In the listing that follows, the lines starting at the one containing "blue bell 237,365" and ending at the one containing "grey pyramid 573,134 -> none" are to be returned exactly, both boundary lines included, and no others.

==== Data excerpts

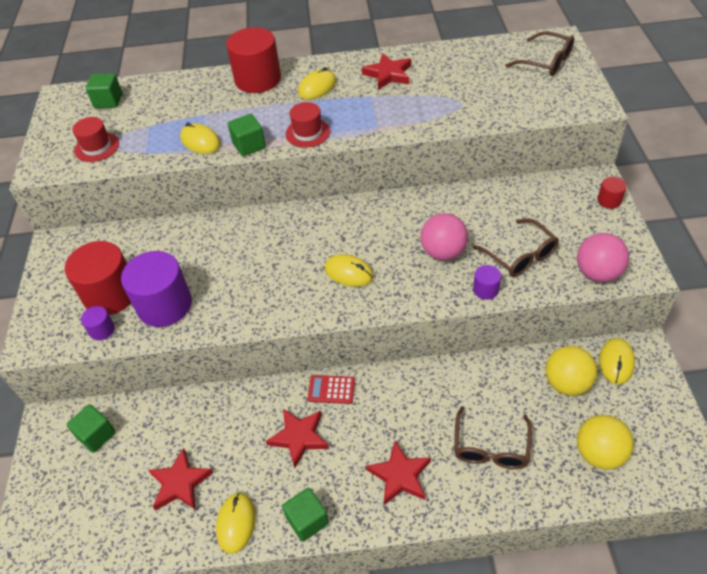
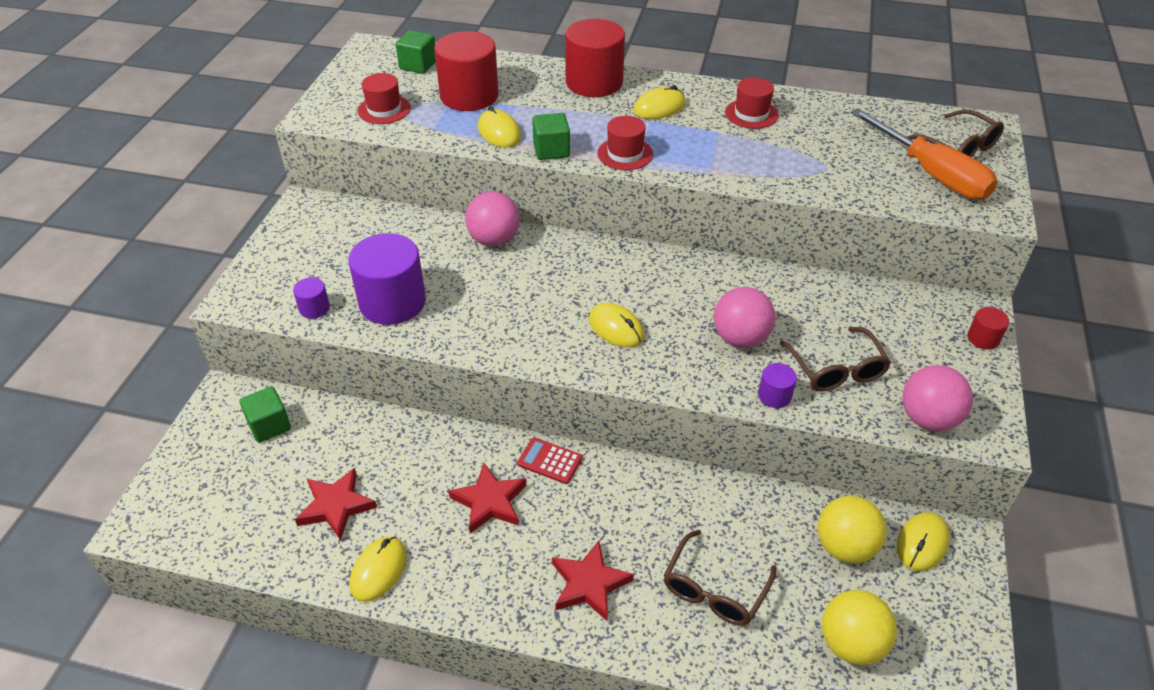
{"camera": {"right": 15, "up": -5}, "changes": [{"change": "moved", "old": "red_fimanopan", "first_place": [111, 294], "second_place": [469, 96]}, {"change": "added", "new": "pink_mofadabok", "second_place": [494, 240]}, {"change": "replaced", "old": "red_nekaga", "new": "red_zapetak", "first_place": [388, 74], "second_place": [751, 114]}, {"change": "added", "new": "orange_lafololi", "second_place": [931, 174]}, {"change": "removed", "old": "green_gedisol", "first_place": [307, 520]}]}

========
==== Data excerpts

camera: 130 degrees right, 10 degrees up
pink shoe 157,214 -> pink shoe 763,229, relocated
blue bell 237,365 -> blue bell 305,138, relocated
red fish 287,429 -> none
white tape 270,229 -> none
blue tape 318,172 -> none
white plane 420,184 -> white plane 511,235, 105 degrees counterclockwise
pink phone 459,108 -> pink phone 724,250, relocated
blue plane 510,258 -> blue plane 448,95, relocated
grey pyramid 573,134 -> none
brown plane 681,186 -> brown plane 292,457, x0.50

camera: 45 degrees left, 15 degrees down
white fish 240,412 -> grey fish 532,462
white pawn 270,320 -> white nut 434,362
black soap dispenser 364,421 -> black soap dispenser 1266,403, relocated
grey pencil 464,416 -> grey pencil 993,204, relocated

========

### Answer for the task
blue bell 237,365 -> blue bell 305,138, relocated
red fish 287,429 -> none
white tape 270,229 -> none
blue tape 318,172 -> none
white plane 420,184 -> white plane 511,235, 105 degrees counterclockwise
pink phone 459,108 -> pink phone 724,250, relocated
blue plane 510,258 -> blue plane 448,95, relocated
grey pyramid 573,134 -> none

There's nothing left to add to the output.